Search the entries for lines that contain the word "grey", and report each one found.

(Entries supplied)

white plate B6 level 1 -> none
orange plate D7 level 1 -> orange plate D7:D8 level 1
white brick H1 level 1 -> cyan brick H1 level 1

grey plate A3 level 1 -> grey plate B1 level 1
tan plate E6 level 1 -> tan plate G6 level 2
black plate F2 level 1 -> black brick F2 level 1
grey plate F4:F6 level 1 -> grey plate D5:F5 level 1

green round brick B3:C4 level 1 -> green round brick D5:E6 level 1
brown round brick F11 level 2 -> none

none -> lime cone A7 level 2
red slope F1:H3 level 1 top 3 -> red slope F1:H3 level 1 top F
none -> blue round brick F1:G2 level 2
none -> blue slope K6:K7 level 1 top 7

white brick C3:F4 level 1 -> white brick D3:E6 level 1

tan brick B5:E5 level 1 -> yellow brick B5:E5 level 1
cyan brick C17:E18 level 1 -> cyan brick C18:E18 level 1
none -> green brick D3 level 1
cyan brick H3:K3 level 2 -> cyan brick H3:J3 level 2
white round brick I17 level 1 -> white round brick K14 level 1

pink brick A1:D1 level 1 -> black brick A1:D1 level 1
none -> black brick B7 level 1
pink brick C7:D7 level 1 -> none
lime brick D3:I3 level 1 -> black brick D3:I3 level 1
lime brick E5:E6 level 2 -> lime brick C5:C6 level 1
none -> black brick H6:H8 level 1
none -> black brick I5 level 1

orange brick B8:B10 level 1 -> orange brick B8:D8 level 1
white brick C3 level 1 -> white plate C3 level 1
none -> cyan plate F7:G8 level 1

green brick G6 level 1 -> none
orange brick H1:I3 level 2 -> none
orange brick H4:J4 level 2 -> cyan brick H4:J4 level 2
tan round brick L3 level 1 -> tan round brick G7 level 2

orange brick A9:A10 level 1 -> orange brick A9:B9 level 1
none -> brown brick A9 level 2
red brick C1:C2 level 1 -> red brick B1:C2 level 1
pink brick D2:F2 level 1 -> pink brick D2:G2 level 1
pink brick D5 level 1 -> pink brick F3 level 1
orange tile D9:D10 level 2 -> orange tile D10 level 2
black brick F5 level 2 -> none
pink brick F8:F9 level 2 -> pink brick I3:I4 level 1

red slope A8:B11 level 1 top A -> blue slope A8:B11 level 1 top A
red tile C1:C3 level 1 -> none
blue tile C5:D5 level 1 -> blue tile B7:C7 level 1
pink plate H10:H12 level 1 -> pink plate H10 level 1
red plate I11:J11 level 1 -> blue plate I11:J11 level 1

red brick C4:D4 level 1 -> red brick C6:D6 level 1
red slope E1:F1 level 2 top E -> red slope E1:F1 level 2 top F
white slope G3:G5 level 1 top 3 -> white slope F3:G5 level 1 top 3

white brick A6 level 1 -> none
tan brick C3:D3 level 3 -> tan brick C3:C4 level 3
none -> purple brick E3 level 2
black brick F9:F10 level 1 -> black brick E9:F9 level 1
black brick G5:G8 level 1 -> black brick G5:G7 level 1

(End Entries supplied)

§ **Written answer**:
grey plate A3 level 1 -> grey plate B1 level 1
grey plate F4:F6 level 1 -> grey plate D5:F5 level 1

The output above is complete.